+++ SOURCE MATERIAL +++

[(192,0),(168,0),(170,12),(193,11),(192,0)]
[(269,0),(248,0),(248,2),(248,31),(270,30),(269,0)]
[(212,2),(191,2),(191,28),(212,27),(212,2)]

+++
+++ SOURCE MATERIAL +++

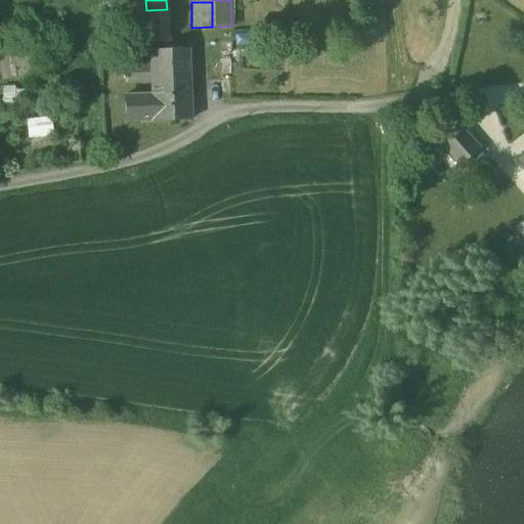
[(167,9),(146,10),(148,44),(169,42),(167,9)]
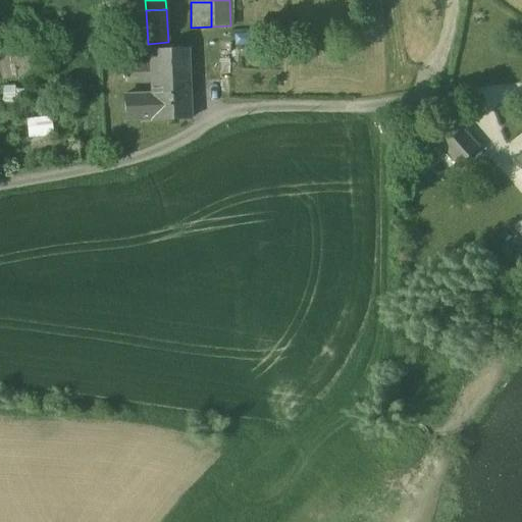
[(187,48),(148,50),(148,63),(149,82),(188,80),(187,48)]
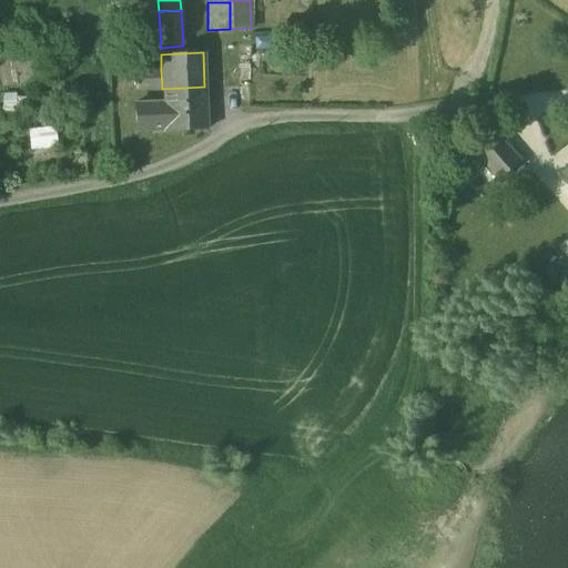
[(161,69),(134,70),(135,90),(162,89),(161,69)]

+++
+++ SOURCE MATERIAL +++

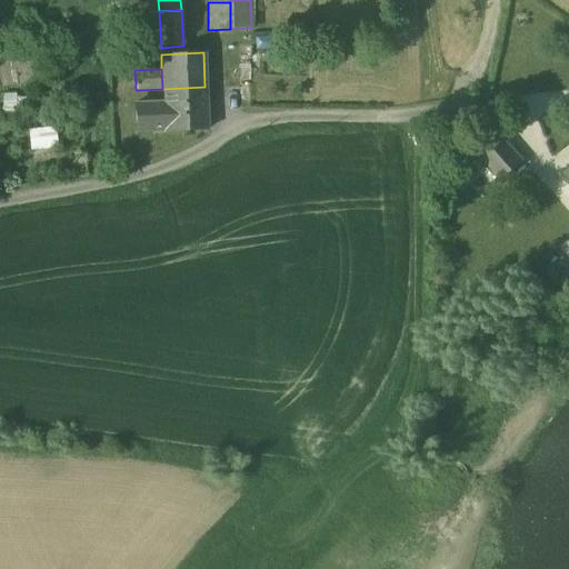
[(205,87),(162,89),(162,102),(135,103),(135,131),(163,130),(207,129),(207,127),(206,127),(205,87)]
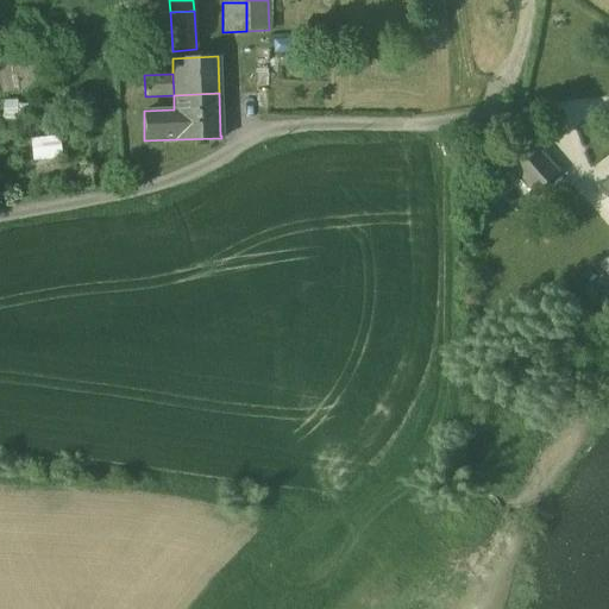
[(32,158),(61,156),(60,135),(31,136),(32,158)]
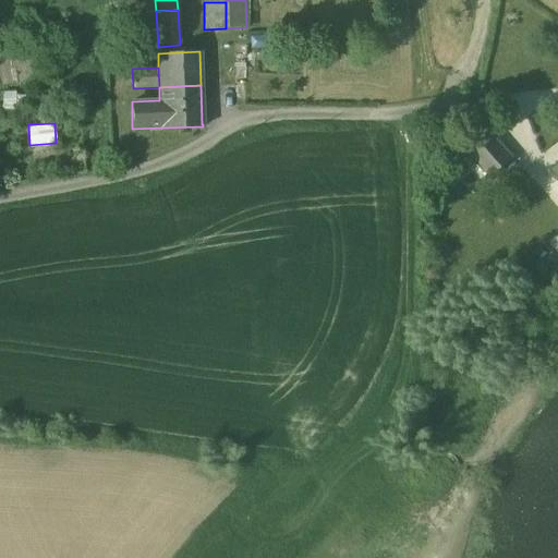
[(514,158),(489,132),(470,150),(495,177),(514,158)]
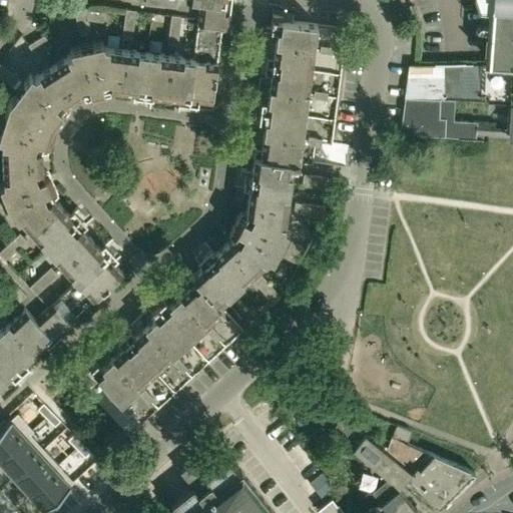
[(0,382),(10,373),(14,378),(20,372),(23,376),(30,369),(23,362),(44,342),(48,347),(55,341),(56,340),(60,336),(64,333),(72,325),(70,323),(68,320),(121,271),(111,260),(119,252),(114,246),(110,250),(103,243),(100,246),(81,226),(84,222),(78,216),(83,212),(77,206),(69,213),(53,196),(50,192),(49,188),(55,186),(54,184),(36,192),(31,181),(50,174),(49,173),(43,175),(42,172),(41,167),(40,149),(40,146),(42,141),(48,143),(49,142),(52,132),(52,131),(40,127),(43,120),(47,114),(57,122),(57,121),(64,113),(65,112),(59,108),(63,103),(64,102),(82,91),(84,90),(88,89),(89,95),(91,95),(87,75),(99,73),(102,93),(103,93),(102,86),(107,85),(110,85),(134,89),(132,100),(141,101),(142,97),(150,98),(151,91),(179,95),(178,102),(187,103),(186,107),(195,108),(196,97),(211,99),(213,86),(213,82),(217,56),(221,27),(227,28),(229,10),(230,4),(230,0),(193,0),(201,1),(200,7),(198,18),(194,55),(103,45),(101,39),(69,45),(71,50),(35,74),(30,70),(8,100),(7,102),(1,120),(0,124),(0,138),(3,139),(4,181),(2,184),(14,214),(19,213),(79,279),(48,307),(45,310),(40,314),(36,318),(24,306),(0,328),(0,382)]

+++

▶ [WORK TASK] Please return the lines above that run from the line containing "[(192,0),(168,0),(170,12),(193,11),(192,0)]" to the line containing "[(212,2),(191,2),(191,28),(212,27),(212,2)]", inclusive, exactly and with no other lines.

▶ [REPLY TO THE TASK]
[(192,0),(168,0),(170,12),(193,11),(192,0)]
[(269,0),(248,0),(248,2),(248,31),(270,30),(269,0)]
[(212,2),(191,2),(191,28),(212,27),(212,2)]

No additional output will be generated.